=== Directive ===
Render the items below as a JSON list of strings, one string per line, skipping blank lines and covering every item. Leave the pictures out of your answer.

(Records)
┄┄┄┄┄┄
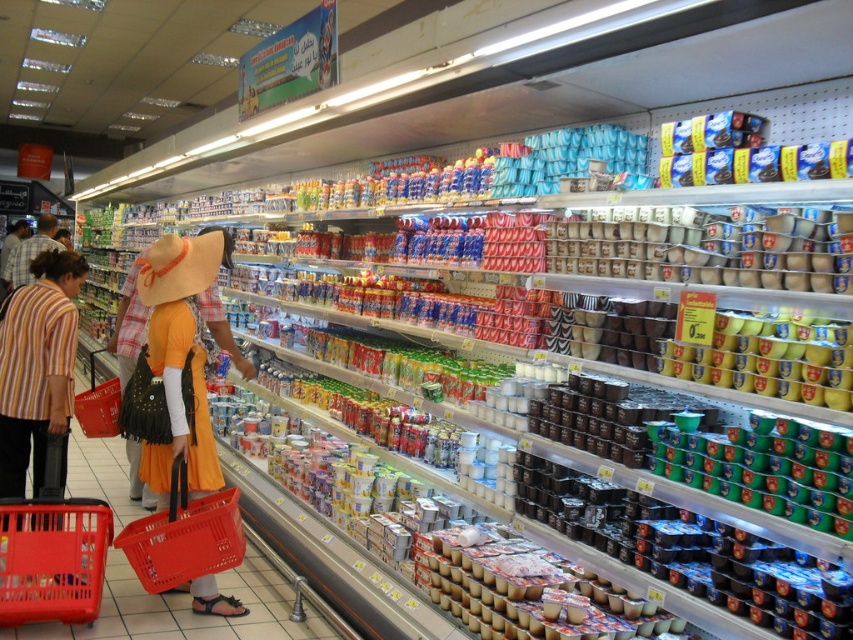
Who is more distant from viewer, (x=3, y=604) or (x=91, y=387)?

The point (x=91, y=387) is behind.

Is plastic shopping basket at lower left bigger than matte plastic basket at lower left?

No, plastic shopping basket at lower left is not bigger than matte plastic basket at lower left.

Where is `plastic shopping basket at lower left`? plastic shopping basket at lower left is located at coordinates (51, 560).

The height and width of the screenshot is (640, 853). What are the coordinates of `plastic shopping basket at lower left` in the screenshot? It's located at (51, 560).

Is point (715, 280) positioned before point (103, 420)?

Yes.

Is white matte yogurt cups at center taller than matte plastic basket at lower left?

Incorrect, white matte yogurt cups at center's height is not larger of matte plastic basket at lower left's.

Image resolution: width=853 pixels, height=640 pixels. Describe the element at coordinates (705, 252) in the screenshot. I see `white matte yogurt cups at center` at that location.

Identify the location of white matte yogurt cups at center. This screenshot has width=853, height=640. (705, 252).

Can you confirm if matte yellow dress at center is wider than matte plastic basket at lower left?

No.

Where is `matte yellow dress at center`? This screenshot has height=640, width=853. matte yellow dress at center is located at coordinates (183, 356).

Locate an element on the screen. The image size is (853, 640). matte yellow dress at center is located at coordinates (183, 356).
┄┄┄┄┄┄
=== Full answer ===
[
  "Who is more distant from viewer, (x=3, y=604) or (x=91, y=387)?",
  "The point (x=91, y=387) is behind.",
  "Is plastic shopping basket at lower left bigger than matte plastic basket at lower left?",
  "No, plastic shopping basket at lower left is not bigger than matte plastic basket at lower left.",
  "Where is `plastic shopping basket at lower left`? plastic shopping basket at lower left is located at coordinates (51, 560).",
  "The height and width of the screenshot is (640, 853). What are the coordinates of `plastic shopping basket at lower left` in the screenshot? It's located at (51, 560).",
  "Is point (715, 280) positioned before point (103, 420)?",
  "Yes.",
  "Is white matte yogurt cups at center taller than matte plastic basket at lower left?",
  "Incorrect, white matte yogurt cups at center's height is not larger of matte plastic basket at lower left's.",
  "Image resolution: width=853 pixels, height=640 pixels. Describe the element at coordinates (705, 252) in the screenshot. I see `white matte yogurt cups at center` at that location.",
  "Identify the location of white matte yogurt cups at center. This screenshot has width=853, height=640. (705, 252).",
  "Can you confirm if matte yellow dress at center is wider than matte plastic basket at lower left?",
  "No.",
  "Where is `matte yellow dress at center`? This screenshot has height=640, width=853. matte yellow dress at center is located at coordinates (183, 356).",
  "Locate an element on the screen. The image size is (853, 640). matte yellow dress at center is located at coordinates (183, 356)."
]